**REQUIRED ACTION:** Report only the number of lines below in which the string "yellow" appears.

**SOURCE DATA:**
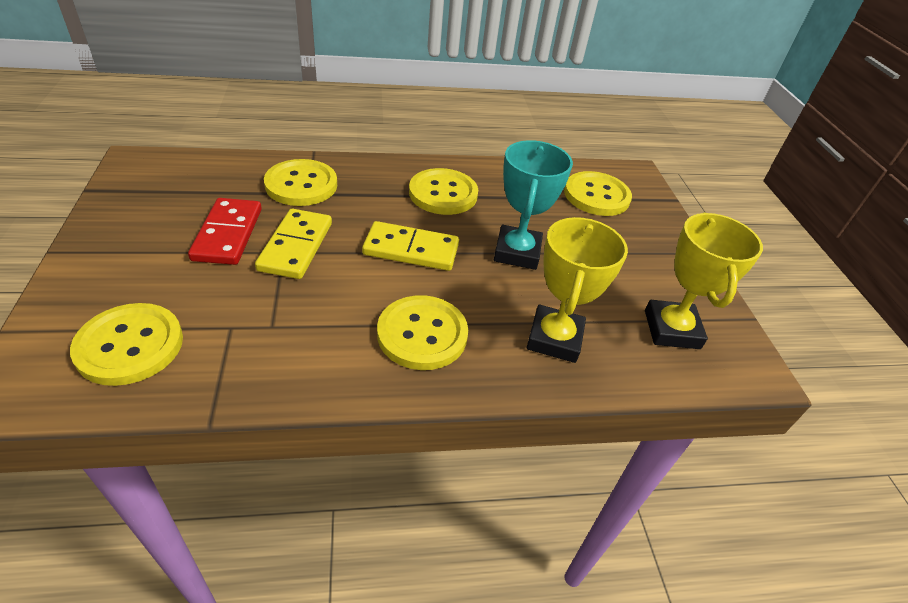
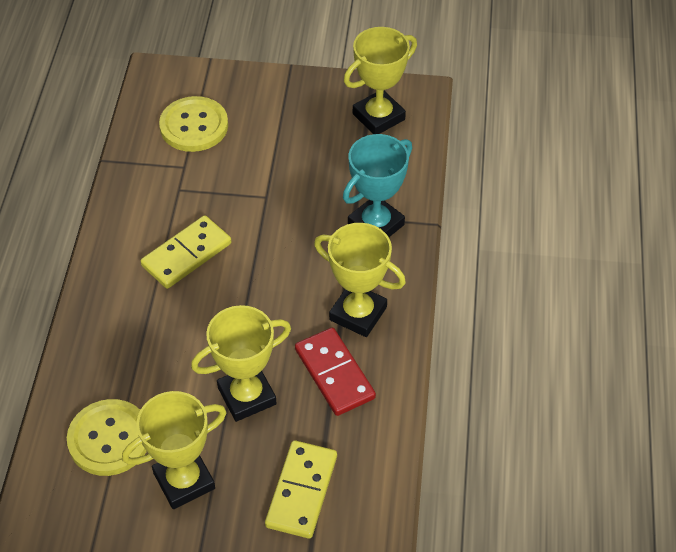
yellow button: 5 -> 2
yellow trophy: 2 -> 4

--

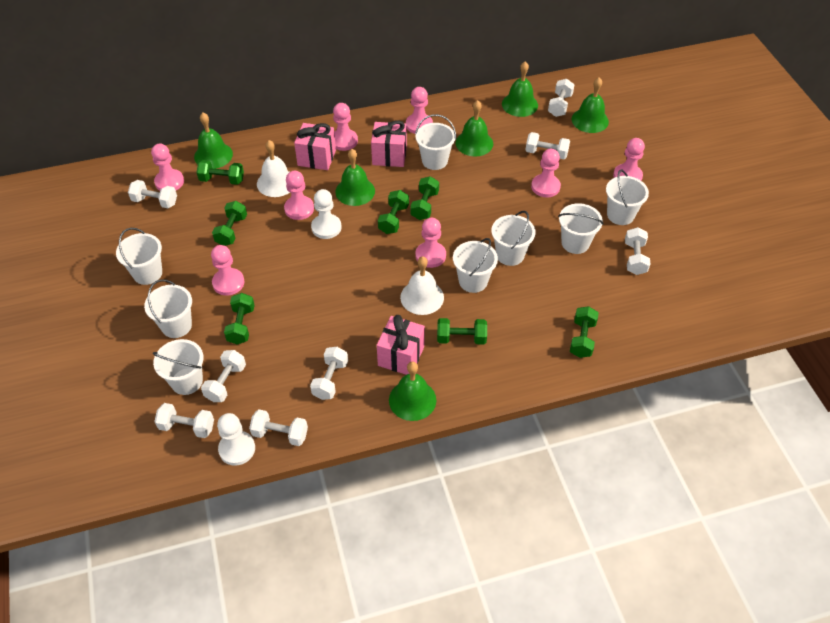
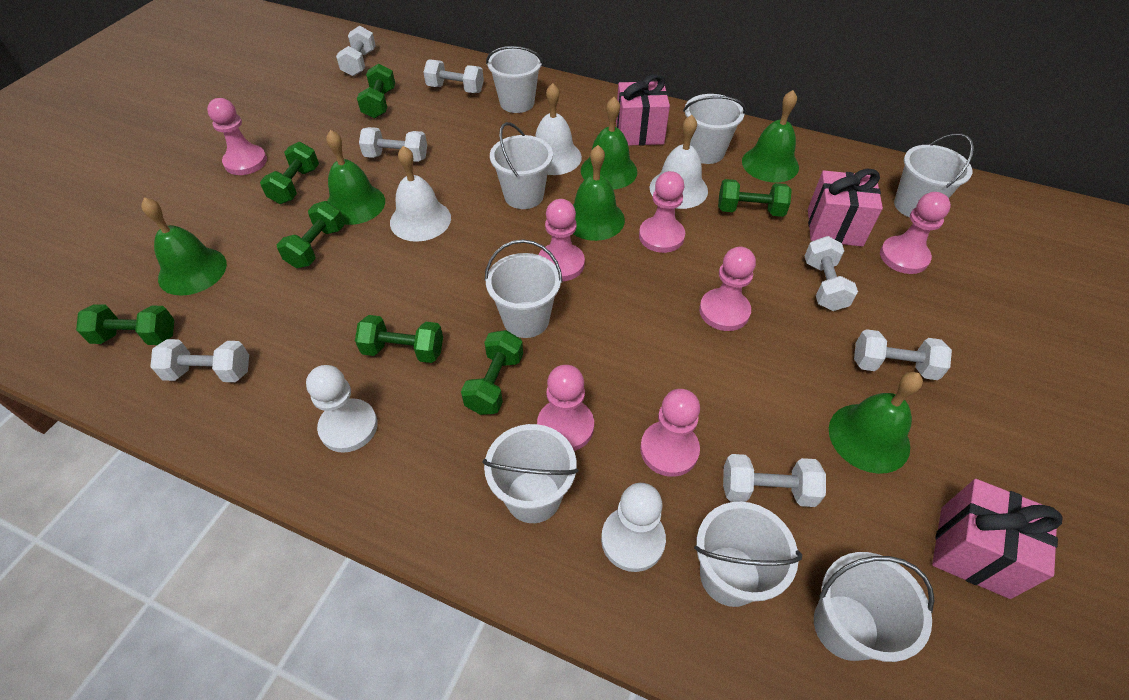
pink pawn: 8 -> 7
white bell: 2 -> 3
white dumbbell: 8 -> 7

* * *

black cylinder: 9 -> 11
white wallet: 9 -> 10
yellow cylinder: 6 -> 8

**COMPLETED EXERCISE:** 3